WORK INSTRUCTIONS => Within the records below, find each line with the word "VBAT" and copy it out.

GIVEN ENTRIES =>

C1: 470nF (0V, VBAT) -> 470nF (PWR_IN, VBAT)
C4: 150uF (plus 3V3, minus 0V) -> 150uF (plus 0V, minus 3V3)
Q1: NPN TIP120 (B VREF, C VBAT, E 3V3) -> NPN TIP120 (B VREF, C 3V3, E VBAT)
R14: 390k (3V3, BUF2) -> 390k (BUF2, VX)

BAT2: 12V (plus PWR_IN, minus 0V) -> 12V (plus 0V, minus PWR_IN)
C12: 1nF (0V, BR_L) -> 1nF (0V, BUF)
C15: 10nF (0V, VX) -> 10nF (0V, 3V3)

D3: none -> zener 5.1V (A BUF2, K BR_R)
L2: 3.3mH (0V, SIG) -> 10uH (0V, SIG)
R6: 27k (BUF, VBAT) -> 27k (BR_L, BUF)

---

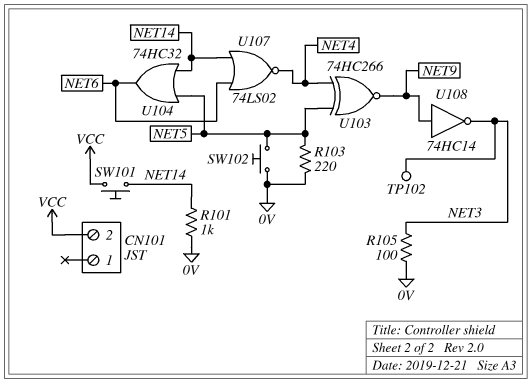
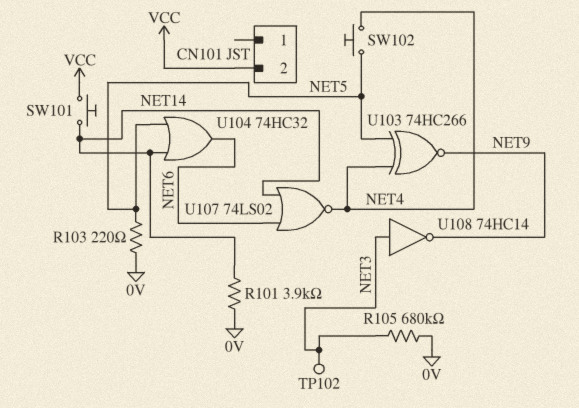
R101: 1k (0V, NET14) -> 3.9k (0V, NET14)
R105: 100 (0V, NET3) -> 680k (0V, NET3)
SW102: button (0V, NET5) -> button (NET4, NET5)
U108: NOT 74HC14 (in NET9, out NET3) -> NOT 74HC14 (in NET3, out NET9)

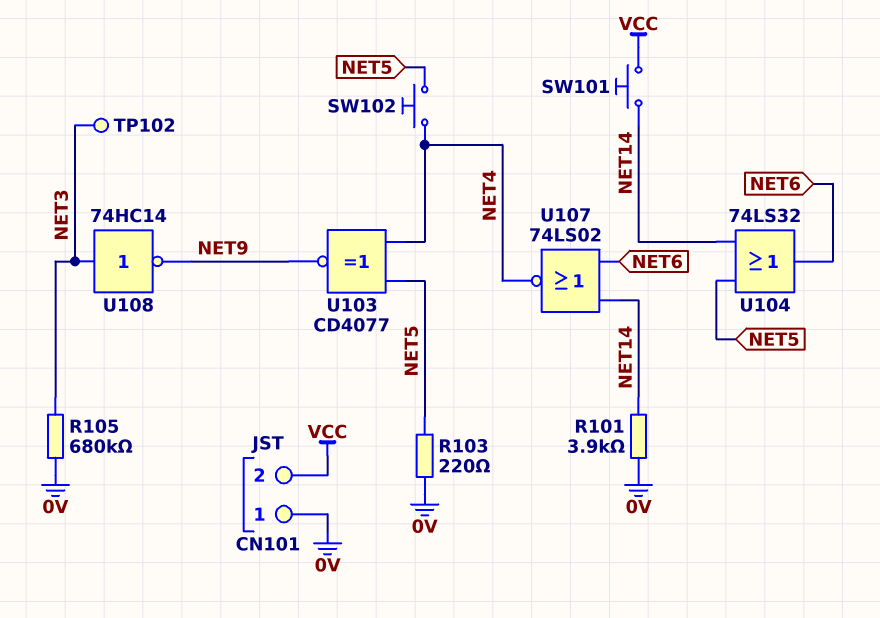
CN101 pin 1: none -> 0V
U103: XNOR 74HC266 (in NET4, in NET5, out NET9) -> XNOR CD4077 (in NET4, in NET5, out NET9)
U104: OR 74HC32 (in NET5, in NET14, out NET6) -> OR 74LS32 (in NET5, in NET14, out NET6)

WRITTEN SOLUTION =>
C1: 470nF (0V, VBAT) -> 470nF (PWR_IN, VBAT)
Q1: NPN TIP120 (B VREF, C VBAT, E 3V3) -> NPN TIP120 (B VREF, C 3V3, E VBAT)
R6: 27k (BUF, VBAT) -> 27k (BR_L, BUF)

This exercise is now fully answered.